● **Task**:
Copy out the data verbatim, covering only the stretch from the line that contains "recorder [239, 1056]" through the line that contains "(327, 300).".

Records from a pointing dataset
......

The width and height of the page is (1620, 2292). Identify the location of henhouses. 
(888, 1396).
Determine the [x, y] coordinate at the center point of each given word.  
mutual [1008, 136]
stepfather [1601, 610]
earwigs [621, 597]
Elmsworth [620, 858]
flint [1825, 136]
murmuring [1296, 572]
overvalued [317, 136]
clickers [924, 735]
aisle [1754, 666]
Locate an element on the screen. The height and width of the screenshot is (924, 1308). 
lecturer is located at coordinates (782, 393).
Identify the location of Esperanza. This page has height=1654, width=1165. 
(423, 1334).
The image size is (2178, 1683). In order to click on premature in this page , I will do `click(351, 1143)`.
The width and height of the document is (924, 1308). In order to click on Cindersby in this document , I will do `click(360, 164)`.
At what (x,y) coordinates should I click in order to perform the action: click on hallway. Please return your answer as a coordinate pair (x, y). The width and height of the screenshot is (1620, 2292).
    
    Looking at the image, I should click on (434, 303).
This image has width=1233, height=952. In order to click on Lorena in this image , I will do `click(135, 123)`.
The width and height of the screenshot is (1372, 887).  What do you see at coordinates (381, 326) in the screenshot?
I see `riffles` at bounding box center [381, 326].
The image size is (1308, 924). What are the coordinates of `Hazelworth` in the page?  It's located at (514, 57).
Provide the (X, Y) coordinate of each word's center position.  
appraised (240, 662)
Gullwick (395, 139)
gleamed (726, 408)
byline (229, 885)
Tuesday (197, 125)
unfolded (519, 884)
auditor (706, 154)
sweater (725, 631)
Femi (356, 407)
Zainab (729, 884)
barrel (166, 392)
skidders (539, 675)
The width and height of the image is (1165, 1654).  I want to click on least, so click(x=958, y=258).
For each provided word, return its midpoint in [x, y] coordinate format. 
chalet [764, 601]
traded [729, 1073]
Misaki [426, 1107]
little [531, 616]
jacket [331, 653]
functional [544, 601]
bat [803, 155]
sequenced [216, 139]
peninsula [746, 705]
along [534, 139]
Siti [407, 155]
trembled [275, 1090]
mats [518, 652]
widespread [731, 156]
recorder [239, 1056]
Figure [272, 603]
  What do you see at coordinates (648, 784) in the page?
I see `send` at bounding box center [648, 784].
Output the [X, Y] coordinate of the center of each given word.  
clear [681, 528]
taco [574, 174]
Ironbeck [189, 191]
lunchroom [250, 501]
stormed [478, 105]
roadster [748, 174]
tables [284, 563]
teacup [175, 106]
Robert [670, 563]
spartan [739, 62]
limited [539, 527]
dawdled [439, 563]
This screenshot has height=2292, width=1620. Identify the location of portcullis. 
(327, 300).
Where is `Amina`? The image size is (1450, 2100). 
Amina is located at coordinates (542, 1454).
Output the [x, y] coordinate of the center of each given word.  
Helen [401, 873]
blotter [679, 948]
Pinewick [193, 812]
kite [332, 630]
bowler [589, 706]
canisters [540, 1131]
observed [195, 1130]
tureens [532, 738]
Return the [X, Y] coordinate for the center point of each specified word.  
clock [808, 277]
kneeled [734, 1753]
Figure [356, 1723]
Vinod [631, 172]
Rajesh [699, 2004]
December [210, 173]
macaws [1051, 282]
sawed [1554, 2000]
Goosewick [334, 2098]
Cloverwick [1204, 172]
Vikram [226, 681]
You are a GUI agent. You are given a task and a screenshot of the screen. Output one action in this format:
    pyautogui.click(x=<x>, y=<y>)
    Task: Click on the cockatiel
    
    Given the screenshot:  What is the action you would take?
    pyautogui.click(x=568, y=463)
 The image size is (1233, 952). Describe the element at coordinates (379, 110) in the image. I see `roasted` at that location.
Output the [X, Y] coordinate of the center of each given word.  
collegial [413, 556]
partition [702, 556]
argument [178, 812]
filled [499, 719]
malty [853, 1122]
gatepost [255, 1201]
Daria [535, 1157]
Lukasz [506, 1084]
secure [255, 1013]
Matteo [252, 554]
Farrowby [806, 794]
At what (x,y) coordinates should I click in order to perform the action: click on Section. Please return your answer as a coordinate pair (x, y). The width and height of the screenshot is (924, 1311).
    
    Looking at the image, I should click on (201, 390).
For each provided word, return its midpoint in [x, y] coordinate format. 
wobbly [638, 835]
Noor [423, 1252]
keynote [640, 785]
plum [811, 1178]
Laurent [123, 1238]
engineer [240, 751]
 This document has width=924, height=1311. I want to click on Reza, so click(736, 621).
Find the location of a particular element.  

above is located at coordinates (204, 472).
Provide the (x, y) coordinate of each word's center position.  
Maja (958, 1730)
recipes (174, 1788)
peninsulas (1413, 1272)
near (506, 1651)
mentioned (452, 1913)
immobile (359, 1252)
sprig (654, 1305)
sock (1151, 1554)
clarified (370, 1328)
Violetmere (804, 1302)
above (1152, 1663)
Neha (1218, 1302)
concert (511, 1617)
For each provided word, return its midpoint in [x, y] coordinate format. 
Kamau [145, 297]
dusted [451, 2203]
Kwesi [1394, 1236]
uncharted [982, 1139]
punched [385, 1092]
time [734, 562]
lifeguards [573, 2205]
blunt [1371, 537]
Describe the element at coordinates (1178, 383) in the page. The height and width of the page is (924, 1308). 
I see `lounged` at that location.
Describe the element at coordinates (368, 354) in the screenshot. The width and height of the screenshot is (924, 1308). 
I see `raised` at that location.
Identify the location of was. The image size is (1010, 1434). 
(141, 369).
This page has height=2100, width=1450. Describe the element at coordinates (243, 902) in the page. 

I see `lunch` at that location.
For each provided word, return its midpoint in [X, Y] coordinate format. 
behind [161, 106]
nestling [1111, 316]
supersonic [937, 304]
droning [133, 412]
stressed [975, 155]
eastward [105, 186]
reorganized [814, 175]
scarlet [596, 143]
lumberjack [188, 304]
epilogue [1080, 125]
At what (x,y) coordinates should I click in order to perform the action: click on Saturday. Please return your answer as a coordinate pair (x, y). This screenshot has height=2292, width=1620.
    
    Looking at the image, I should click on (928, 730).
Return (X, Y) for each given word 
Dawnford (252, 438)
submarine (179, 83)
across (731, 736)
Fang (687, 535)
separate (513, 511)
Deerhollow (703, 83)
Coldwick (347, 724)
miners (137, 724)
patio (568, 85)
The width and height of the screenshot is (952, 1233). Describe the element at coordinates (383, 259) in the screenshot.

......

● **Result of this task**:
recorder [239, 1056]
Figure [272, 603]
  What do you see at coordinates (648, 784) in the page?
I see `send` at bounding box center [648, 784].
Output the [X, Y] coordinate of the center of each given word.  
clear [681, 528]
taco [574, 174]
Ironbeck [189, 191]
lunchroom [250, 501]
stormed [478, 105]
roadster [748, 174]
tables [284, 563]
teacup [175, 106]
Robert [670, 563]
spartan [739, 62]
limited [539, 527]
dawdled [439, 563]
This screenshot has height=2292, width=1620. Identify the location of portcullis. 
(327, 300).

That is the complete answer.